▶ ACTION ITEM
Restate word for word only the lines running from the one with "PIR pin OUT: A0 -> A4" to the end of the data, both ends included. Omit any pictures.

▶ RECORDS FOR PROCESSING
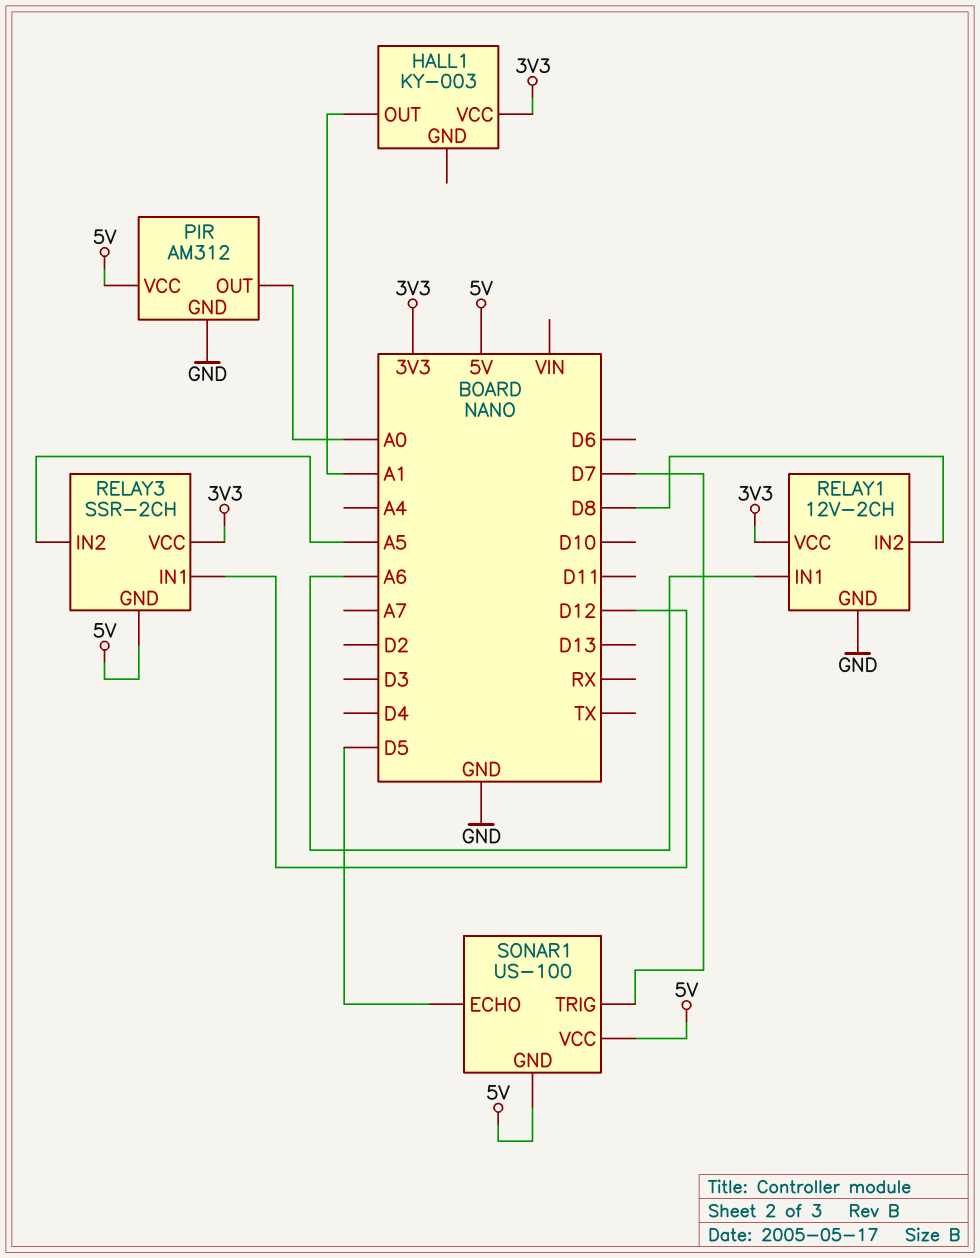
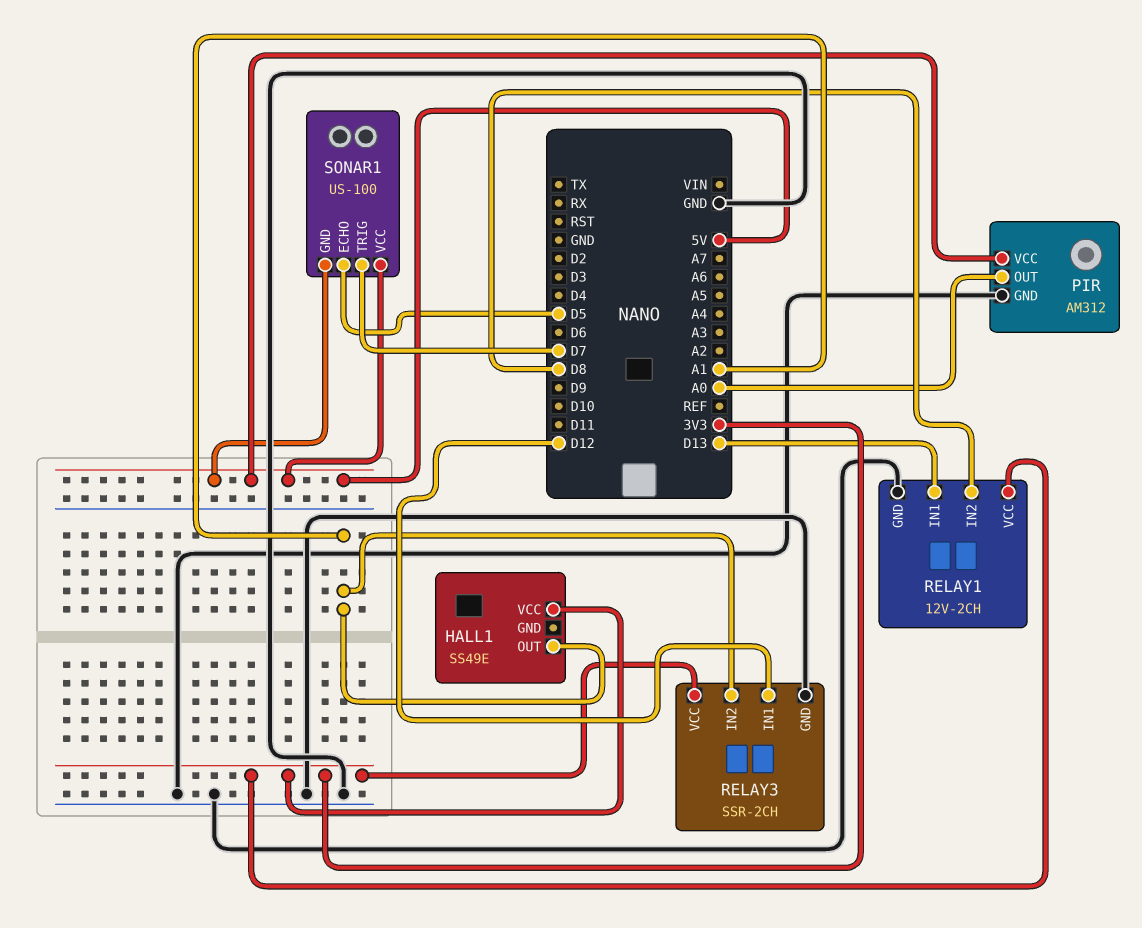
HALL1: KY-003 -> SS49E
RELAY1 pin IN1: A6 -> D13
RELAY3 pin GND: 5V -> GND
RELAY3 pin IN2: A5 -> A1

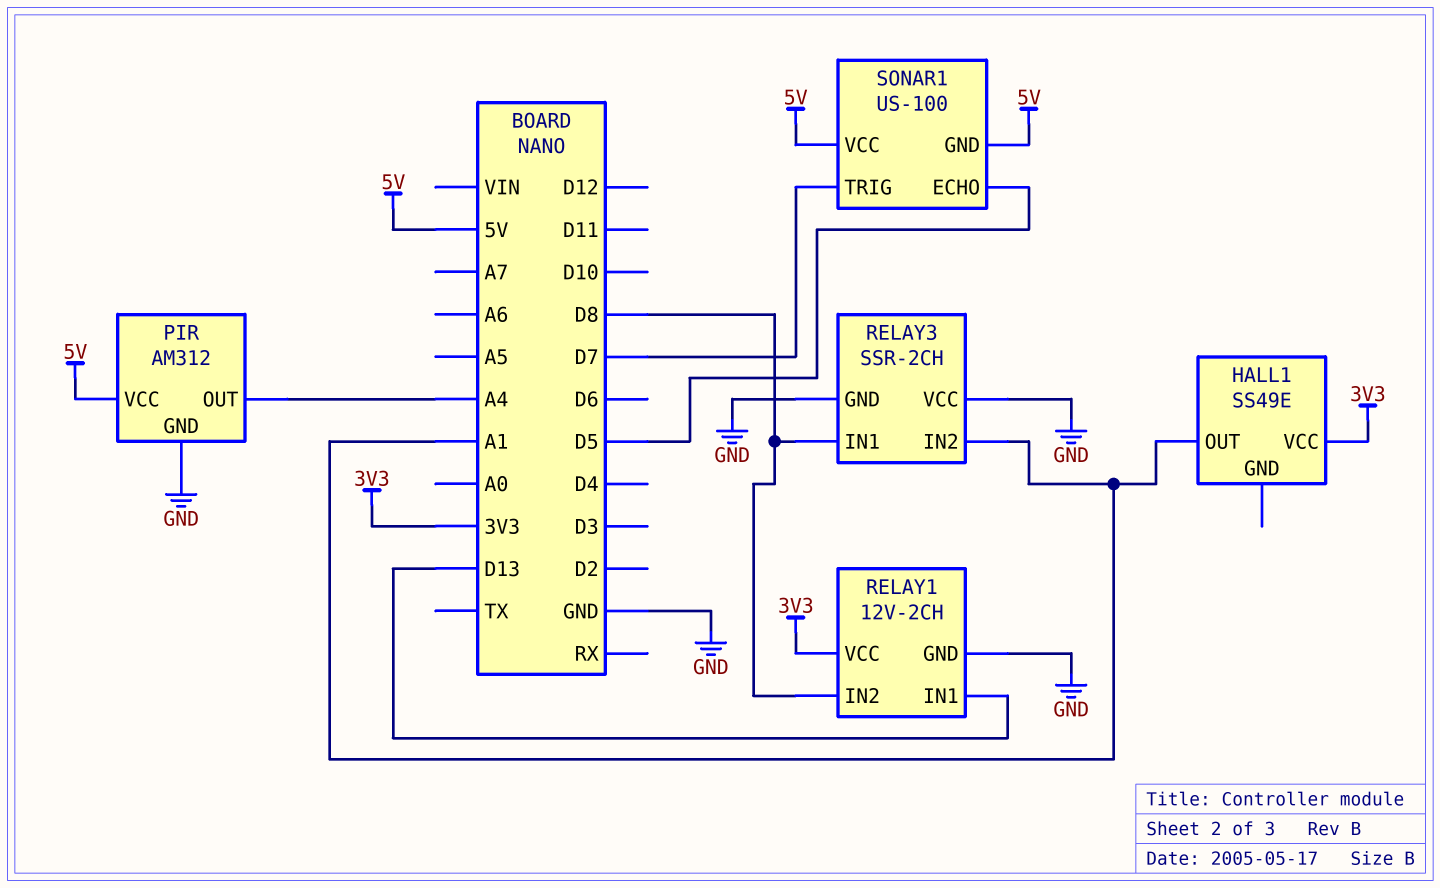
PIR pin OUT: A0 -> A4
RELAY3 pin IN1: D12 -> D8
RELAY3 pin VCC: 3V3 -> GND

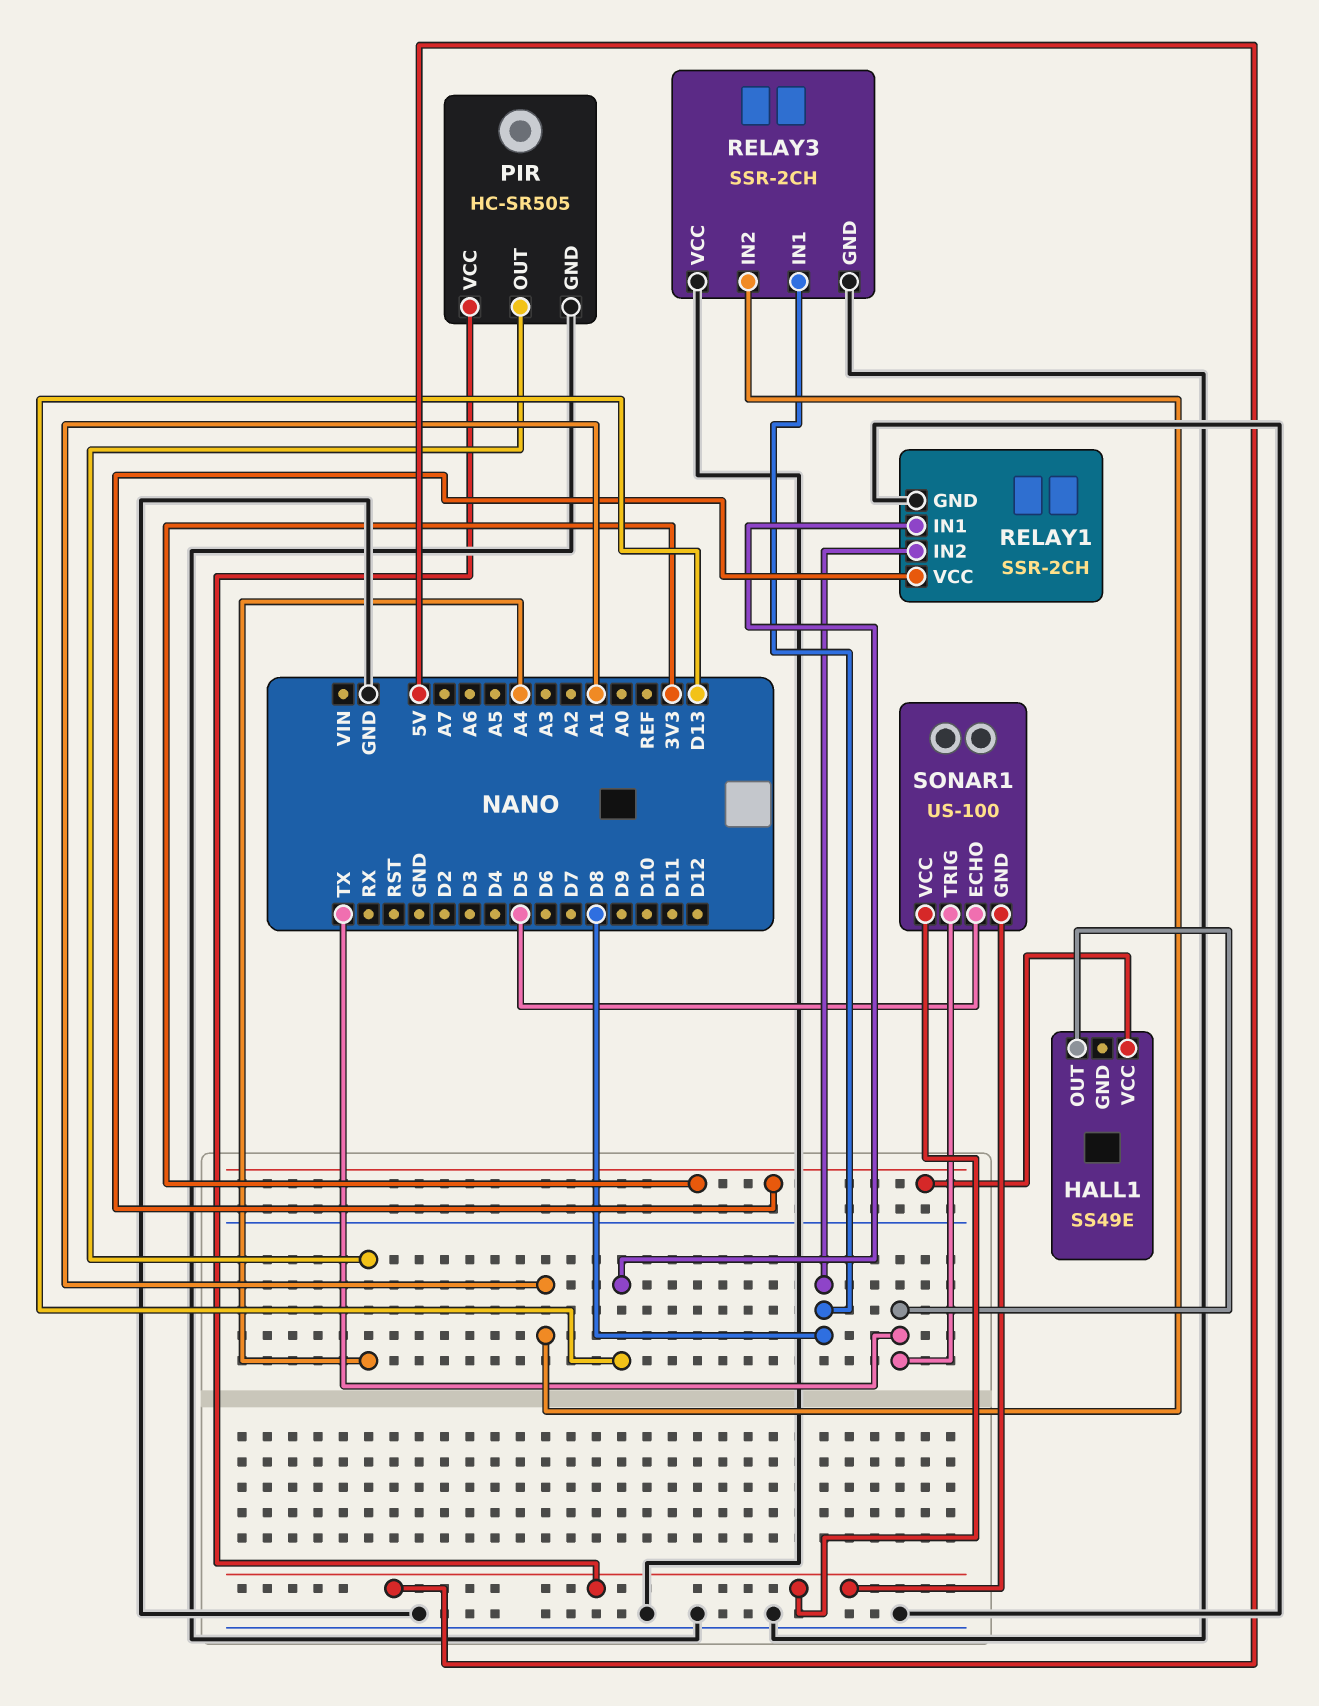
HALL1 pin OUT: A1 -> TX
PIR: AM312 -> HC-SR505
RELAY1: 12V-2CH -> SSR-2CH
SONAR1 pin TRIG: D7 -> TX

▶ ANSWER BELOW
PIR pin OUT: A0 -> A4
RELAY3 pin IN1: D12 -> D8
RELAY3 pin VCC: 3V3 -> GND

HALL1 pin OUT: A1 -> TX
PIR: AM312 -> HC-SR505
RELAY1: 12V-2CH -> SSR-2CH
SONAR1 pin TRIG: D7 -> TX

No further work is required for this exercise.